▸ GOAL OF THE EXERCISE: Select the lines that hold the word "carcinoma" and copy each one.

— Start of INPUT DATA —

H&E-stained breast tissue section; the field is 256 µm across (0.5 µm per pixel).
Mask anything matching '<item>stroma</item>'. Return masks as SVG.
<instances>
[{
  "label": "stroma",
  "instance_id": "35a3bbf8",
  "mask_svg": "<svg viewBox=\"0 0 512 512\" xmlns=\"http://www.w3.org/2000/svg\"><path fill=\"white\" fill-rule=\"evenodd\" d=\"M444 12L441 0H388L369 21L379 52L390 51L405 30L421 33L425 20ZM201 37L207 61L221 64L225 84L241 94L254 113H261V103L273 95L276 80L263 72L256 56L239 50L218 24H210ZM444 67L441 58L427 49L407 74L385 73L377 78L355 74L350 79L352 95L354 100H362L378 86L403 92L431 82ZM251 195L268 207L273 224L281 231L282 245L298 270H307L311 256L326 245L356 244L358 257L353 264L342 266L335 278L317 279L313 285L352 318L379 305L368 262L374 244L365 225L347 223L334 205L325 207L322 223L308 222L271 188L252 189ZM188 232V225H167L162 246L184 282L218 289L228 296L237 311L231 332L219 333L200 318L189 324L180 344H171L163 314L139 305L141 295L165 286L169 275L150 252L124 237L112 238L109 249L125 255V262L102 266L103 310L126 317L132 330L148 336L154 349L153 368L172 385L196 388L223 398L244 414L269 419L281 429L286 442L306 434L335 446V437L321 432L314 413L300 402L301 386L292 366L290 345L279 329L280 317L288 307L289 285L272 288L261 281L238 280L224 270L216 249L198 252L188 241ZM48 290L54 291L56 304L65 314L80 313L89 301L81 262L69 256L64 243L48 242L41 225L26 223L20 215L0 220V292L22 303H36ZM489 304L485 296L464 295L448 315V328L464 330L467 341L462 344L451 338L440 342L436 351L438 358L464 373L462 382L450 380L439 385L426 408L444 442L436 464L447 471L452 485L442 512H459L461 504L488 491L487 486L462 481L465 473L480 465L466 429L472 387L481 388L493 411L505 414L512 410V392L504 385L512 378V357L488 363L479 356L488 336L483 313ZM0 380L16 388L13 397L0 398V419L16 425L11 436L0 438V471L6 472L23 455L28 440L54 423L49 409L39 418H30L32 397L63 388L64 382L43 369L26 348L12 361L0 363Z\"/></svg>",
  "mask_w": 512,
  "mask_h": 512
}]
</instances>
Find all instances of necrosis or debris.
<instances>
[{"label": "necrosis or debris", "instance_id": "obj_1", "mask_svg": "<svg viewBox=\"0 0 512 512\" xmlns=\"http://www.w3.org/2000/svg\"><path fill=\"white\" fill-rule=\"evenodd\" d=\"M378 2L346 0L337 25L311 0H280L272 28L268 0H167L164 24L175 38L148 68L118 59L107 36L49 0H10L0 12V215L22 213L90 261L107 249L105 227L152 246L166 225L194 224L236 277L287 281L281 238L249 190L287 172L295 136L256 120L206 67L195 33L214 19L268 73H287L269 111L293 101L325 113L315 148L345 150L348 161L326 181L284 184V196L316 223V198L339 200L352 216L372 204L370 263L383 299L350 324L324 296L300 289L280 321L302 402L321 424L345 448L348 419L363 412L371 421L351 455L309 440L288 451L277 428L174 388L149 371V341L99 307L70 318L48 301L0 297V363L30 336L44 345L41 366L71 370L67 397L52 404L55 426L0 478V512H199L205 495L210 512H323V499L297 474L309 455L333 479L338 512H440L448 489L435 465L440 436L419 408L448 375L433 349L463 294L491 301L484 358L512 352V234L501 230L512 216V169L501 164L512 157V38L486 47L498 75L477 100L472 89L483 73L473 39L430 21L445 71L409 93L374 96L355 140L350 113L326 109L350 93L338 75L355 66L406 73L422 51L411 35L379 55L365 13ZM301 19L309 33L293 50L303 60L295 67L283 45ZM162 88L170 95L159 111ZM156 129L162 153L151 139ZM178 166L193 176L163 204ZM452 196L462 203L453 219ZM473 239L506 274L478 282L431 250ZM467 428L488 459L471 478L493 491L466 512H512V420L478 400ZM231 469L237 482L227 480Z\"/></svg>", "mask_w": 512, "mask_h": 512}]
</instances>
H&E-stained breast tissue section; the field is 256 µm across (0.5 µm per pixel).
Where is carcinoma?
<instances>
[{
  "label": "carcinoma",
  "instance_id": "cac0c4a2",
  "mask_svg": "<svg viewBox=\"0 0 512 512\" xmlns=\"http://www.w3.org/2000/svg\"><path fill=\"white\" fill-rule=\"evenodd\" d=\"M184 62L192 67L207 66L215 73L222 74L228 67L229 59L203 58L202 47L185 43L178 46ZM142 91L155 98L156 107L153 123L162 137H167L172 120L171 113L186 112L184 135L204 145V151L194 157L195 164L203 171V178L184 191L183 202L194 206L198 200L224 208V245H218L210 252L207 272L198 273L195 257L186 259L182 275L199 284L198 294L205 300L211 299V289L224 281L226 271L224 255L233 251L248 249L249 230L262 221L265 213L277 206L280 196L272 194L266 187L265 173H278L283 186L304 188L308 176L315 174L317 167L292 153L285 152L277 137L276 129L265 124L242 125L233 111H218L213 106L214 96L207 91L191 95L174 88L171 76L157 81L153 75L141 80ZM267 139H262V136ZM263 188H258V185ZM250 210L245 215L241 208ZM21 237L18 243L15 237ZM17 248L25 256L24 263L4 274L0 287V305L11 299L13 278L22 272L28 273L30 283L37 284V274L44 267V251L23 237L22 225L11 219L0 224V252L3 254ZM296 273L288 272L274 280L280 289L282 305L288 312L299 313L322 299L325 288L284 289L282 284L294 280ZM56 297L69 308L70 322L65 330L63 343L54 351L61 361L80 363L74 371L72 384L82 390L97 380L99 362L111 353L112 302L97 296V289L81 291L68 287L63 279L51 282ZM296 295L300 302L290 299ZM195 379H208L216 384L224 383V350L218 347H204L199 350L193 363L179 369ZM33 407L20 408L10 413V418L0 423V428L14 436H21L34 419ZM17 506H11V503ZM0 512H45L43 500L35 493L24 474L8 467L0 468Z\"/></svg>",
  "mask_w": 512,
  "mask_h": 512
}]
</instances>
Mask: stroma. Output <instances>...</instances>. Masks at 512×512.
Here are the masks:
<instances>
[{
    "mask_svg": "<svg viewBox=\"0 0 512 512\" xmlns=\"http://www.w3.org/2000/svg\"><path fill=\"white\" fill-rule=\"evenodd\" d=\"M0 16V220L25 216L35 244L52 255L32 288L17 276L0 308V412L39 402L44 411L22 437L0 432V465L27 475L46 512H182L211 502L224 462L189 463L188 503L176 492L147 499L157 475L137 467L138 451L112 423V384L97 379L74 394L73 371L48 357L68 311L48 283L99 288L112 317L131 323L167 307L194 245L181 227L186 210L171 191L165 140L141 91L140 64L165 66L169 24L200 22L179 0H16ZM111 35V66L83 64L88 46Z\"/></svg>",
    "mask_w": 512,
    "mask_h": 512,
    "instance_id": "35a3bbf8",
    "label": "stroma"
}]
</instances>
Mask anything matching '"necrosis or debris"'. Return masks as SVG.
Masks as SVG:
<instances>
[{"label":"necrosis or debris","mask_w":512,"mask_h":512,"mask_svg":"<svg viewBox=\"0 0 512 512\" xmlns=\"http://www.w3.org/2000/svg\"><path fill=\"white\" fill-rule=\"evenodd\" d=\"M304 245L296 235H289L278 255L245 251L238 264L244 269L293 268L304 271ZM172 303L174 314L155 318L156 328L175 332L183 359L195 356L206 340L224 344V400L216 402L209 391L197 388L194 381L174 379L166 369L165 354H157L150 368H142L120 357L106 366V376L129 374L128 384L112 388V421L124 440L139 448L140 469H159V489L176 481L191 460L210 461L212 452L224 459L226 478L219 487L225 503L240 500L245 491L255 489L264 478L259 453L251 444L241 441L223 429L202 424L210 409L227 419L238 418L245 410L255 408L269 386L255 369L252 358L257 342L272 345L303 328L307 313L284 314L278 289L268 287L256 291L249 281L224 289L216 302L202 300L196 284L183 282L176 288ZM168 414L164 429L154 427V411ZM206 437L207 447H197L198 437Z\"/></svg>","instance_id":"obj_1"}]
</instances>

— End of INPUT DATA —

▸ TASK RESULT:
Where is carcinoma?
  "label": "carcinoma",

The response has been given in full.